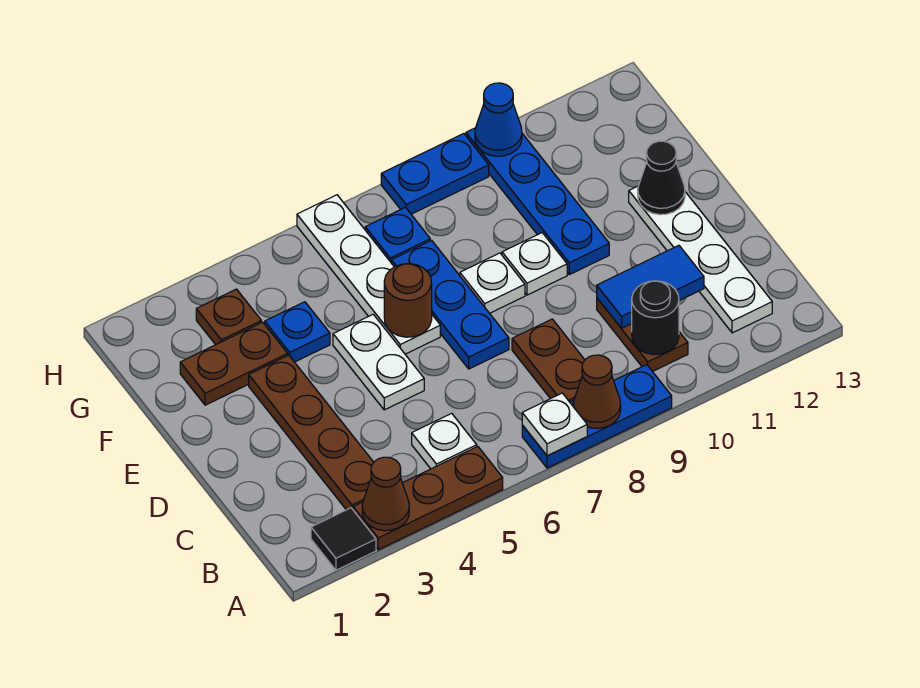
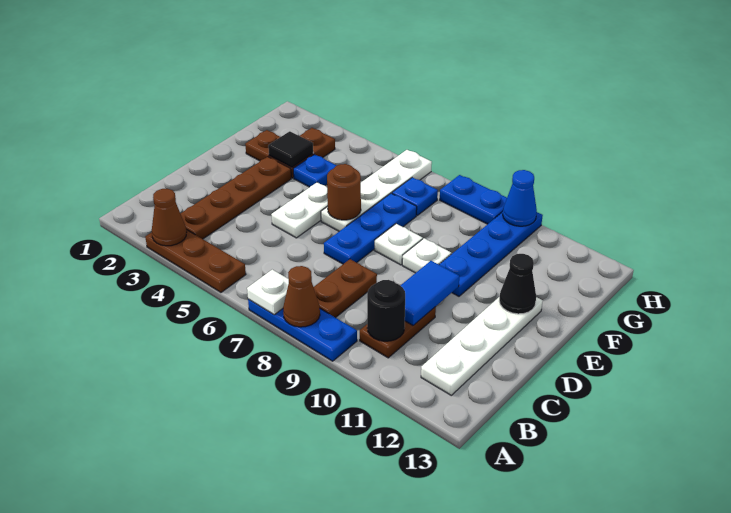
black tile A2 level 1 -> black tile F3 level 2
white plate B5 level 1 -> none
blue tile C10:C11 level 2 -> blue tile C10:D10 level 2

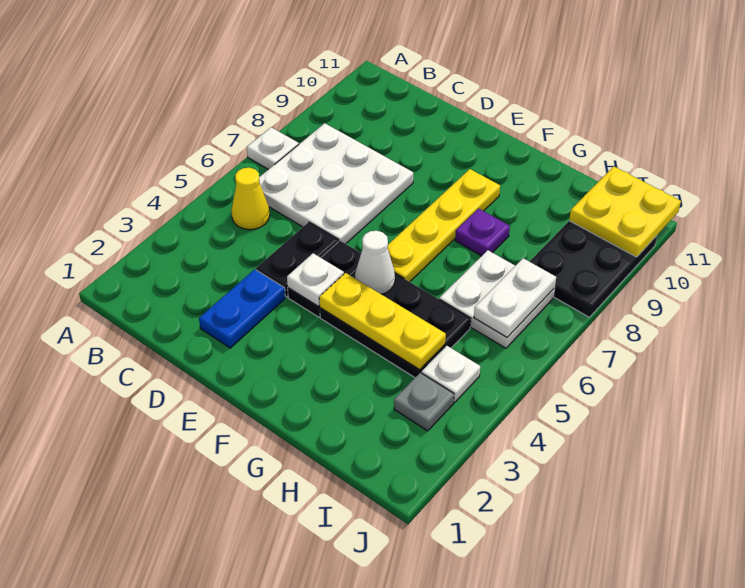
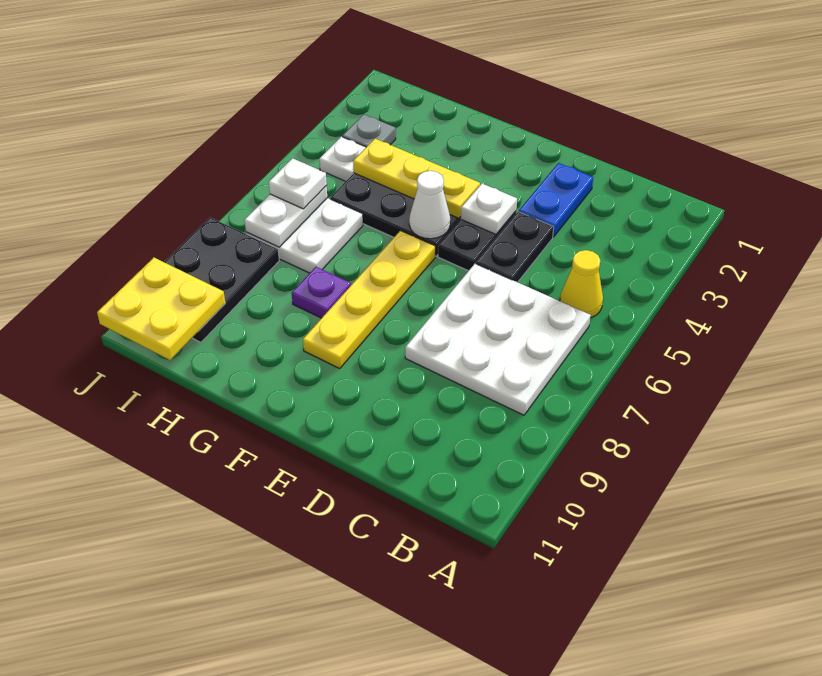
white plate A7 level 1 -> white plate I6 level 3

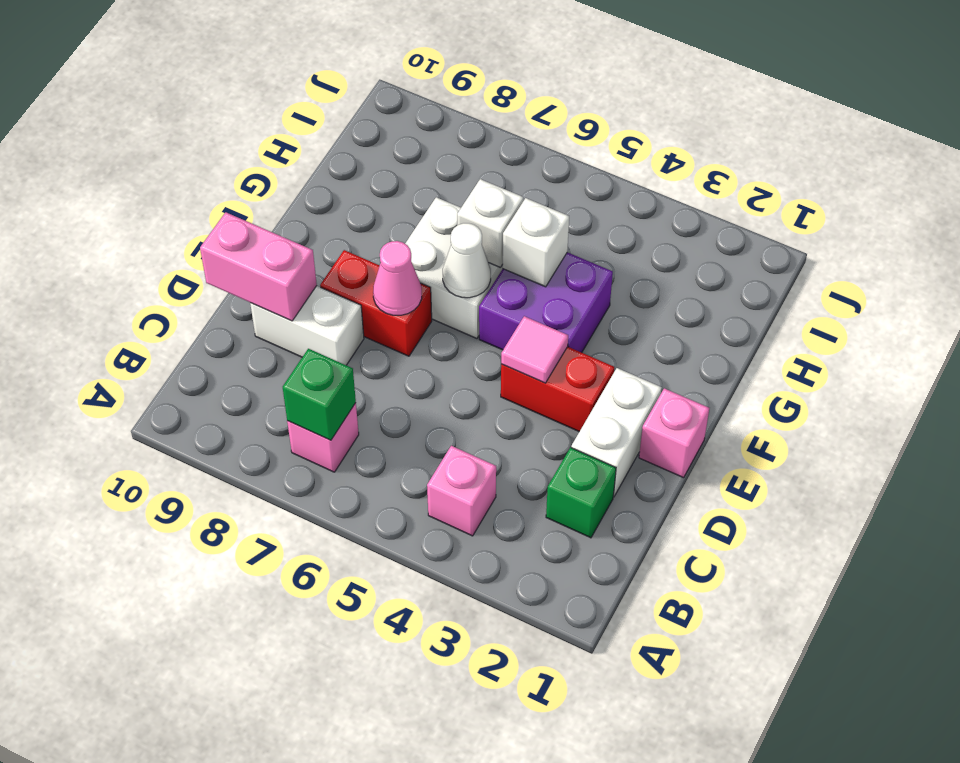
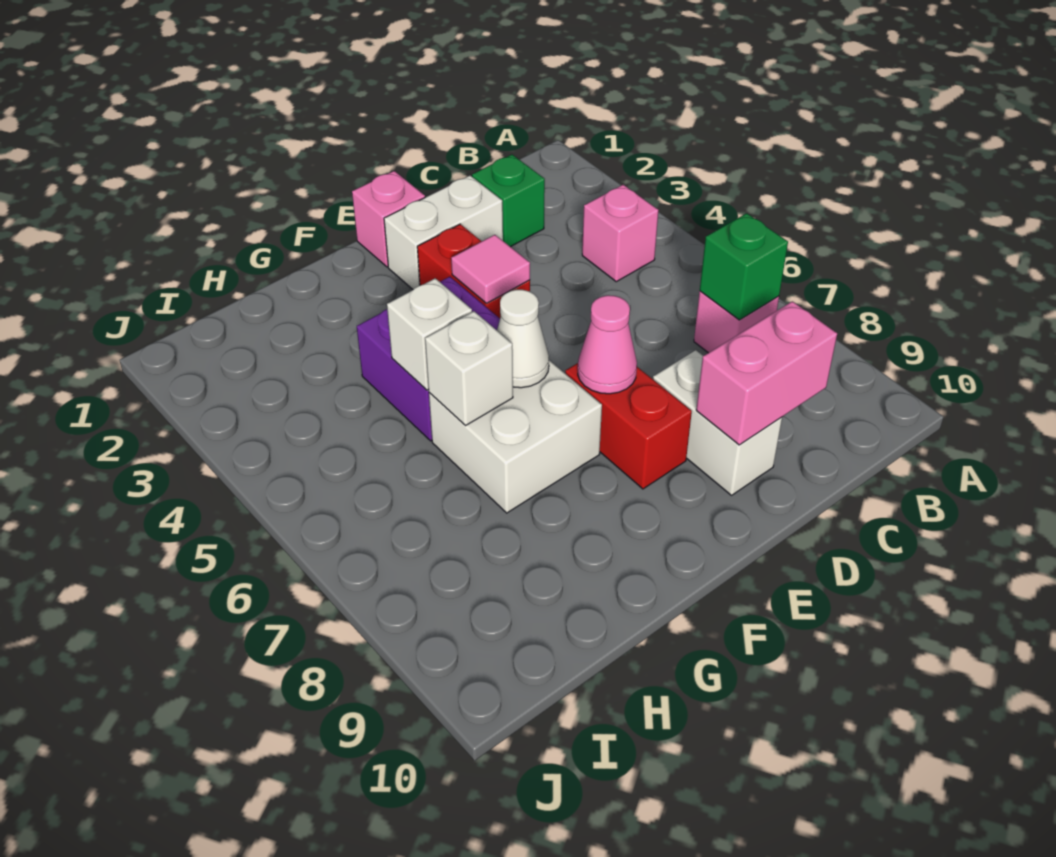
pink brick D9:D10 level 2 -> pink brick C9:D9 level 2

◇ ◇ ◇ ◇ ◇

#### [Exercise requirements]
From the first record to the last, restate everything exactly but omit the pictures.

#### [Task response]
black tile A2 level 1 -> black tile F3 level 2
white plate B5 level 1 -> none
blue tile C10:C11 level 2 -> blue tile C10:D10 level 2

white plate A7 level 1 -> white plate I6 level 3

pink brick D9:D10 level 2 -> pink brick C9:D9 level 2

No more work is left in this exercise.